_INSTRUCTIONS TO FOLLOW_
Scan the listing below for "degrees", then report every line that has it.

_RECORDS FOR THE EXERCISE_

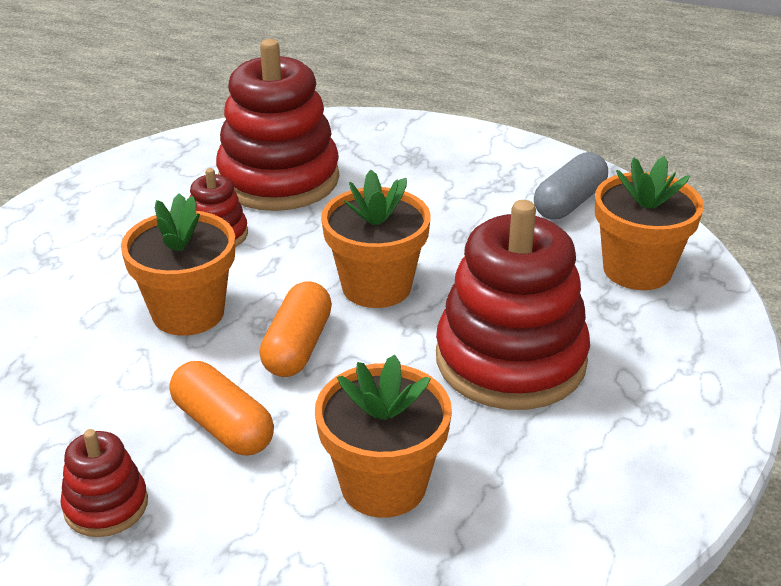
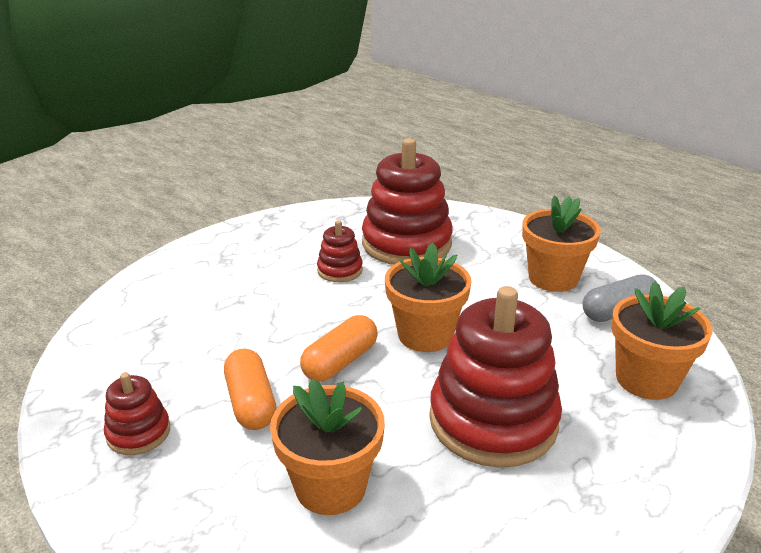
camera: 25 degrees right, 5 degrees down
(188, 313) = (284, 317): orange flower pot -> orange flower pot (553, 278)

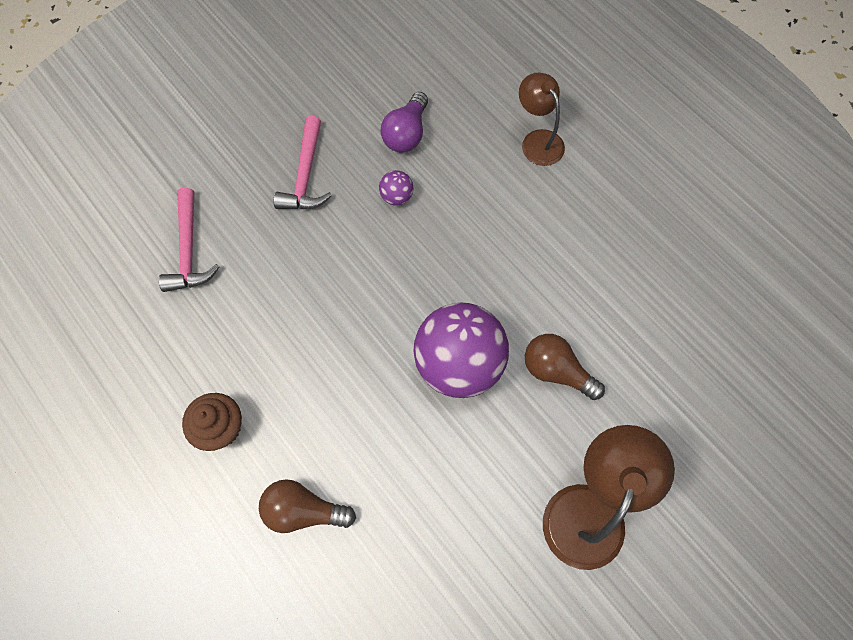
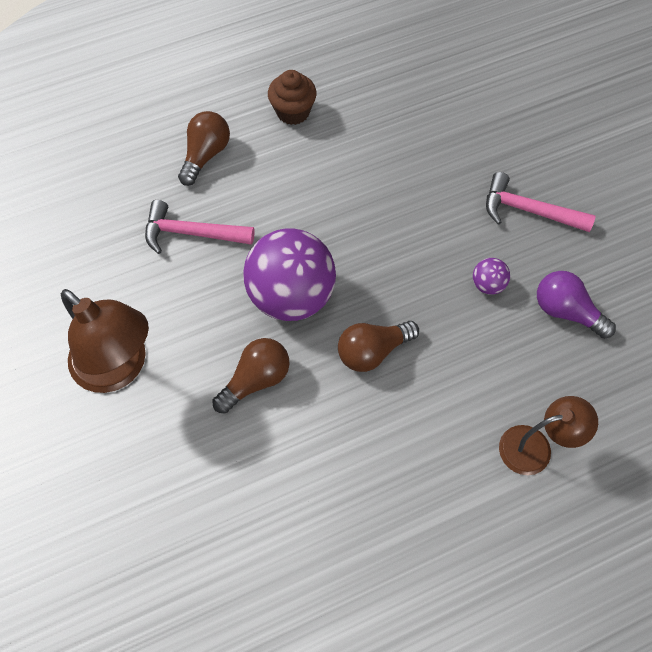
camera: 105 degrees right, 5 degrees down
(189, 250) = (464, 110): pink hammer -> pink hammer (192, 233)
(494, 277) = (372, 351): none -> brown light bulb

_COMPLETED TASK_
camera: 25 degrees right, 5 degrees down
camera: 105 degrees right, 5 degrees down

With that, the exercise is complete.